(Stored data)

◇ ◇ ◇ ◇ ◇ ◇ ◇

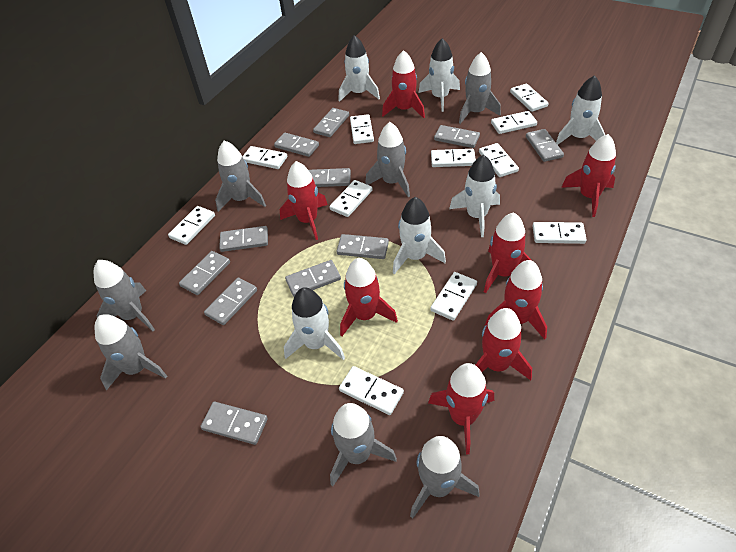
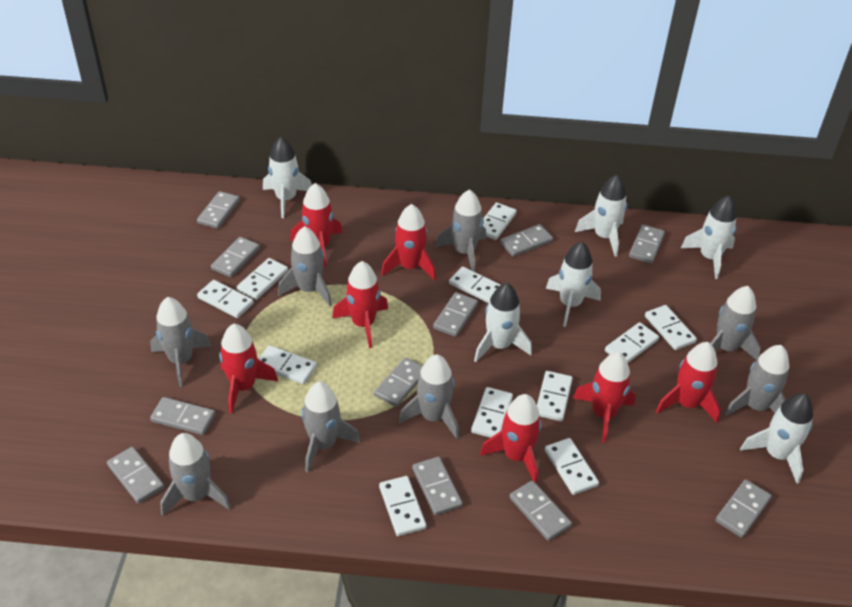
grey rocket: 7 -> 8
red rocket: 8 -> 7

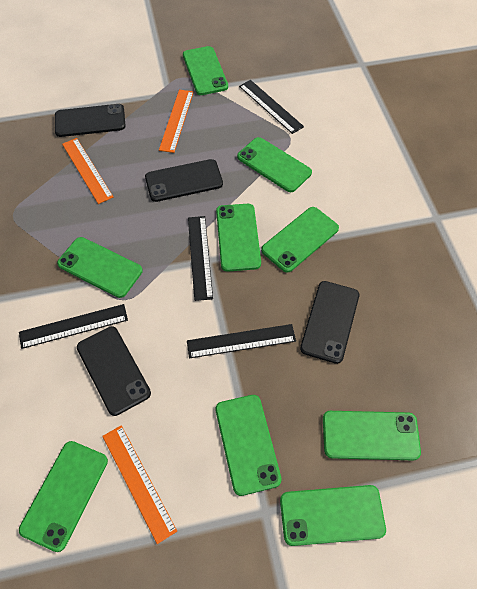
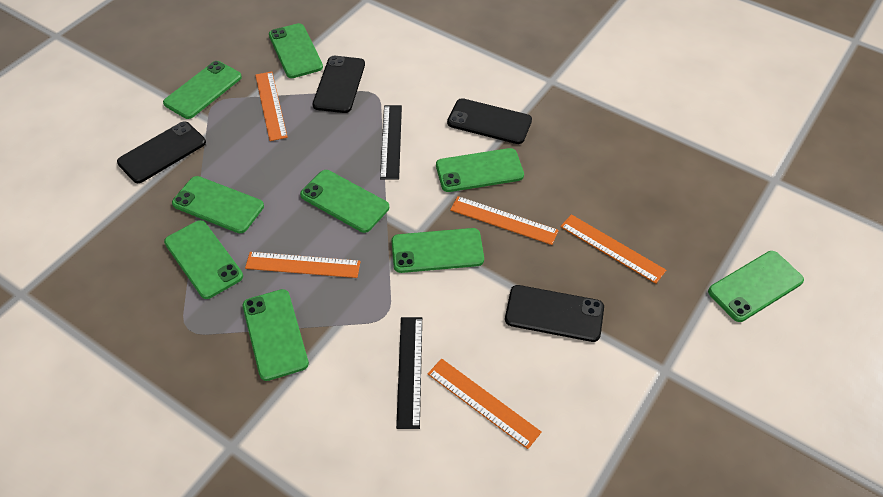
black ruler: 4 -> 2
orange ruler: 3 -> 5

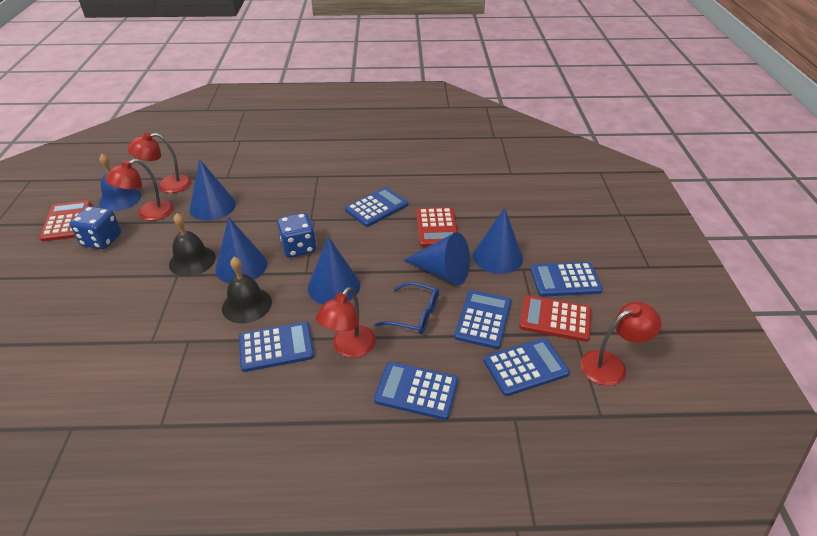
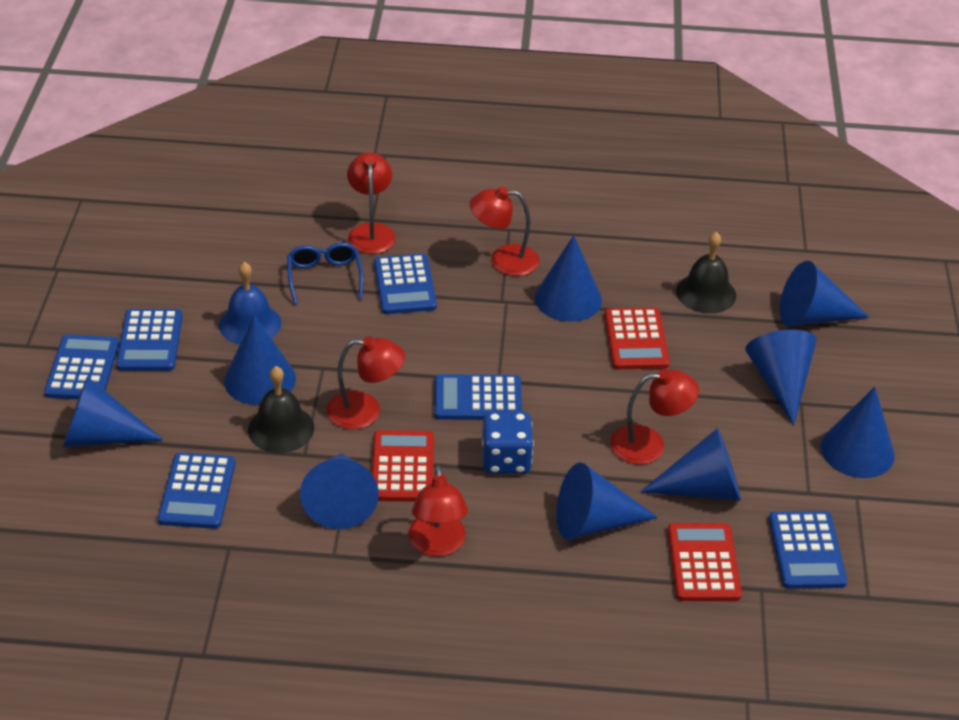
blue cone: 5 -> 9
blue dice: 2 -> 1
red lamp: 4 -> 5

◇ ◇ ◇ ◇ ◇ ◇ ◇

Write out each record exactly as shown, but not its pictures.

_Answer to the exercise_
grey rocket: 7 -> 8
red rocket: 8 -> 7

black ruler: 4 -> 2
orange ruler: 3 -> 5

blue cone: 5 -> 9
blue dice: 2 -> 1
red lamp: 4 -> 5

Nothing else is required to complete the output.